§ How to complete this task
Take the lines below between the one holding "60 degrees clockwise |" and the one holding "recoloured | calculatrice", inclusive, and copy them exactly. Add nothing.

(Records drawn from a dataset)
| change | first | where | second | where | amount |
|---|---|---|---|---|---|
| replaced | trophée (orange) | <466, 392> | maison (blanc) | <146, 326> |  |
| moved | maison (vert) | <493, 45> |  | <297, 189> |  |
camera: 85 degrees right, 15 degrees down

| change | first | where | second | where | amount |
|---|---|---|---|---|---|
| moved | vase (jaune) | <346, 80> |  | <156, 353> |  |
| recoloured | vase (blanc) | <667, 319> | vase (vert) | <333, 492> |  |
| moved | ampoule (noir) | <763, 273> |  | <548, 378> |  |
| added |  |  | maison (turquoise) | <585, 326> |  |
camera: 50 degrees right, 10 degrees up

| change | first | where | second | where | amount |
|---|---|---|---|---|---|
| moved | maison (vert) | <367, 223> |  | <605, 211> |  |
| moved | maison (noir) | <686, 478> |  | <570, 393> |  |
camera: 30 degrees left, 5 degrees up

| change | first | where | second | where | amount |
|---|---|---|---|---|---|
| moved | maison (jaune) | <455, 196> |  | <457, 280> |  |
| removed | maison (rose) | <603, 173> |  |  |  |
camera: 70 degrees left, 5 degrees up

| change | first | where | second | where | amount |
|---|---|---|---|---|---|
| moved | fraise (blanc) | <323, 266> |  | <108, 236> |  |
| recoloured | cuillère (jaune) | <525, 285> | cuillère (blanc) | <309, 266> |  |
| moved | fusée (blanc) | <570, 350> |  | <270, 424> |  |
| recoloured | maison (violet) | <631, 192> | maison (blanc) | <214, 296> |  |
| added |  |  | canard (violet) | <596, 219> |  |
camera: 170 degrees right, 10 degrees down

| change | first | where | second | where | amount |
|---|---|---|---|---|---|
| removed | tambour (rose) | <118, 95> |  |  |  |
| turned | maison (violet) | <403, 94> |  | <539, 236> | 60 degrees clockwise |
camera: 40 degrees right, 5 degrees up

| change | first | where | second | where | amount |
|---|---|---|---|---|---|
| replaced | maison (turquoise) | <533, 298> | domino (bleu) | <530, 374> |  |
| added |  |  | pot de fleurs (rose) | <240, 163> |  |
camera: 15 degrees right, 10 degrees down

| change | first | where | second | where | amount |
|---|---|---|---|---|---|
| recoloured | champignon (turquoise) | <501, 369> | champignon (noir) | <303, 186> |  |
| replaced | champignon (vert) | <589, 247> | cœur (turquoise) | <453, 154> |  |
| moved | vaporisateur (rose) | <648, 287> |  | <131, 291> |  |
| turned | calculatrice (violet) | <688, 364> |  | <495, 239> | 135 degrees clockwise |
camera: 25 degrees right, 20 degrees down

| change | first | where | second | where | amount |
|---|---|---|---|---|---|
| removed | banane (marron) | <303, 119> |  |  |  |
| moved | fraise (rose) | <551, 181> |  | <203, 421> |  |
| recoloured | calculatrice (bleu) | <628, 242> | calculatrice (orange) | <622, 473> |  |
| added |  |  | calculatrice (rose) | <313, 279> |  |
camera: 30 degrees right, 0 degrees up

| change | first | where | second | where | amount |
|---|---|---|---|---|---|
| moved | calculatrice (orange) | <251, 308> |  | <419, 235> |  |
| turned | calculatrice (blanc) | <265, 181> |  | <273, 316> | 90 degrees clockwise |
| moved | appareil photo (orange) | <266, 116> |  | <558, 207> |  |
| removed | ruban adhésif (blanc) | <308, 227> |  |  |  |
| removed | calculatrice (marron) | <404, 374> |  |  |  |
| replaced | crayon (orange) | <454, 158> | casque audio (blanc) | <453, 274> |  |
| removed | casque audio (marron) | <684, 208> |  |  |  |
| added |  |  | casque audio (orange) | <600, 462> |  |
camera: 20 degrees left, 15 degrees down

§ Result
| turned | maison (violet) | <403, 94> |  | <539, 236> | 60 degrees clockwise |
camera: 40 degrees right, 5 degrees up

| change | first | where | second | where | amount |
|---|---|---|---|---|---|
| replaced | maison (turquoise) | <533, 298> | domino (bleu) | <530, 374> |  |
| added |  |  | pot de fleurs (rose) | <240, 163> |  |
camera: 15 degrees right, 10 degrees down

| change | first | where | second | where | amount |
|---|---|---|---|---|---|
| recoloured | champignon (turquoise) | <501, 369> | champignon (noir) | <303, 186> |  |
| replaced | champignon (vert) | <589, 247> | cœur (turquoise) | <453, 154> |  |
| moved | vaporisateur (rose) | <648, 287> |  | <131, 291> |  |
| turned | calculatrice (violet) | <688, 364> |  | <495, 239> | 135 degrees clockwise |
camera: 25 degrees right, 20 degrees down

| change | first | where | second | where | amount |
|---|---|---|---|---|---|
| removed | banane (marron) | <303, 119> |  |  |  |
| moved | fraise (rose) | <551, 181> |  | <203, 421> |  |
| recoloured | calculatrice (bleu) | <628, 242> | calculatrice (orange) | <622, 473> |  |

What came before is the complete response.